### [Task directions]
From the listing below, extract each entry exactly as written, minus the images.

### [Dataset records]
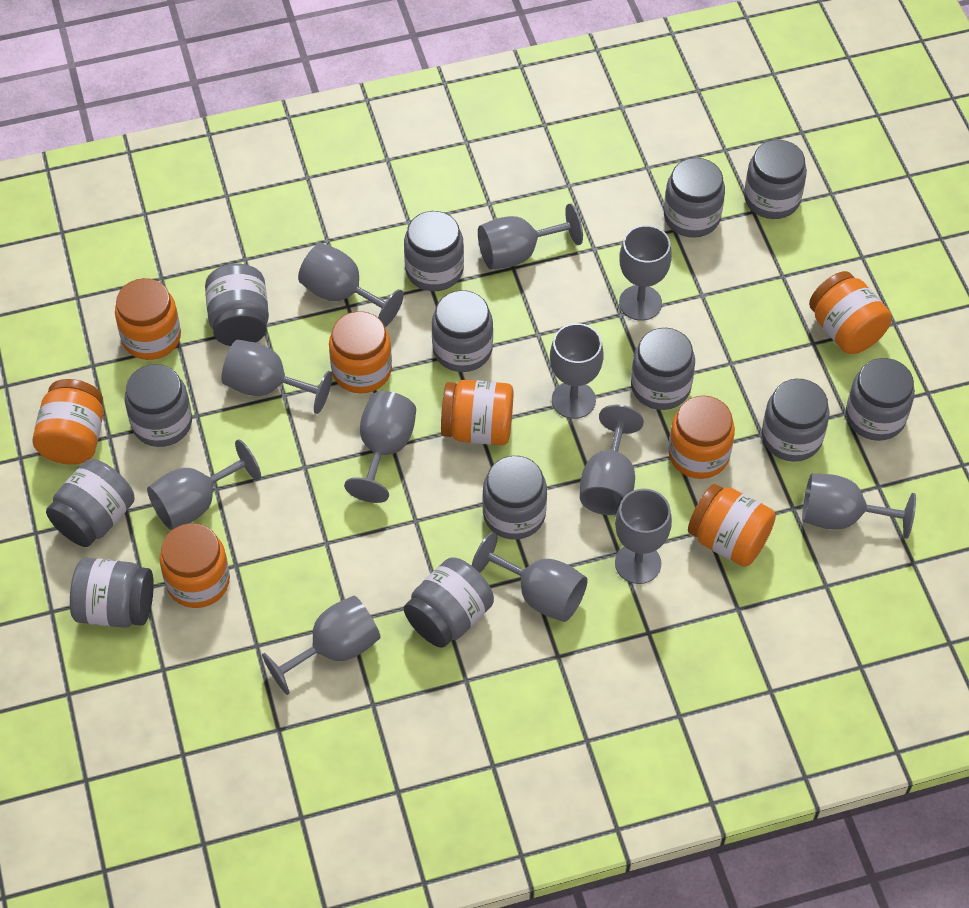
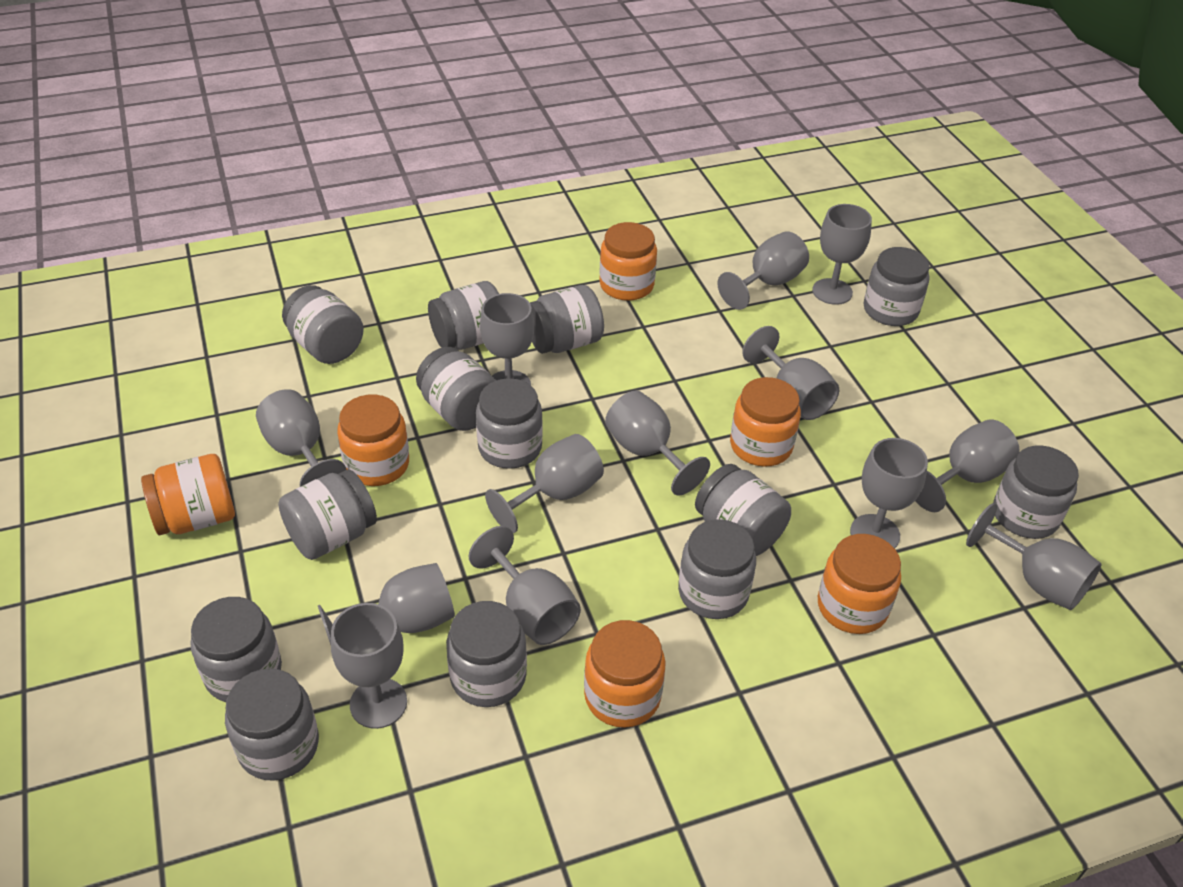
grey goblet: 12 -> 13
orange jar: 8 -> 6

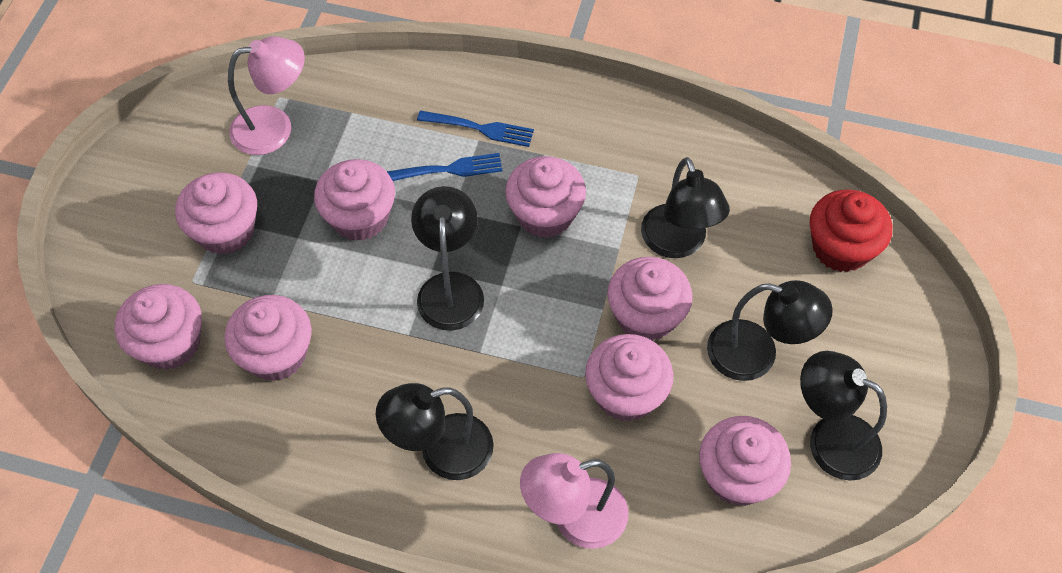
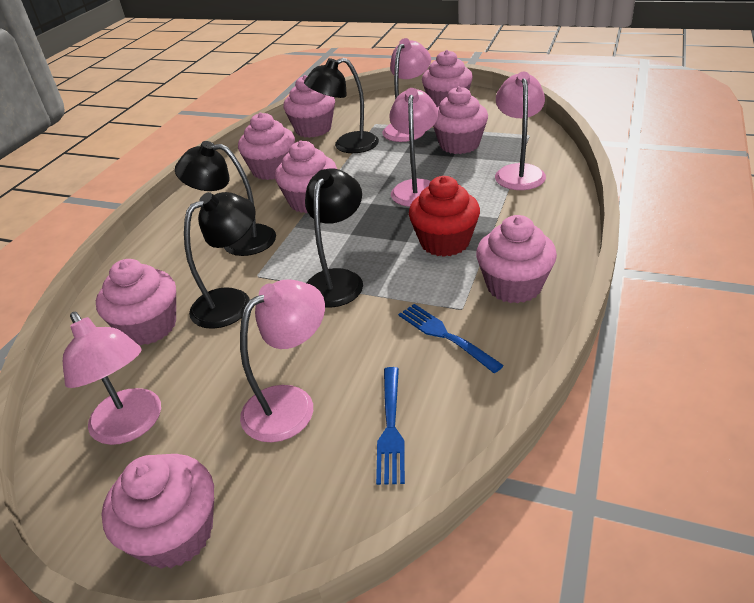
black lamp: 5 -> 4
pink lamp: 2 -> 5

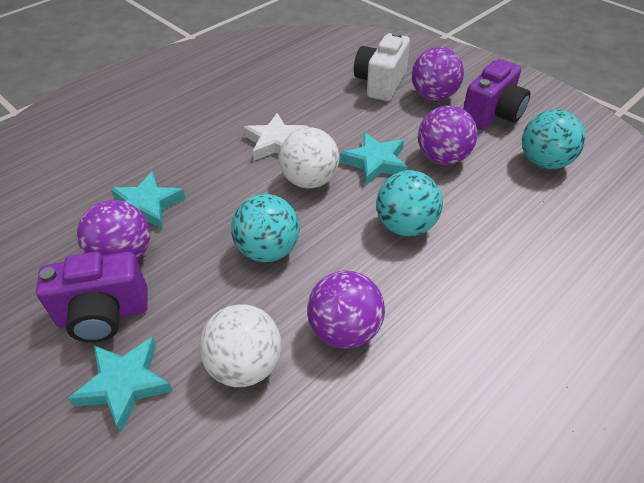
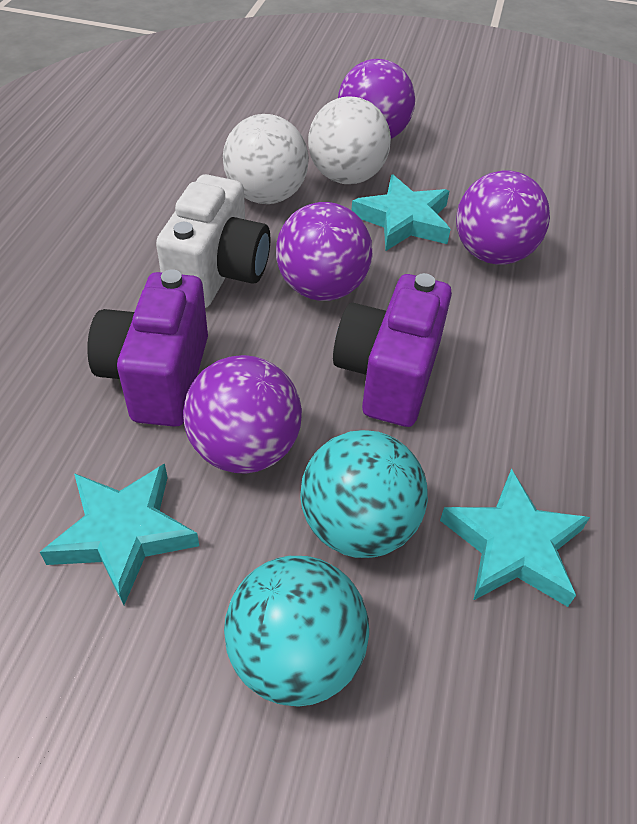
turquoise ball: 3 -> 2
white star: 1 -> 0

### [Task answer]
grey goblet: 12 -> 13
orange jar: 8 -> 6

black lamp: 5 -> 4
pink lamp: 2 -> 5

turquoise ball: 3 -> 2
white star: 1 -> 0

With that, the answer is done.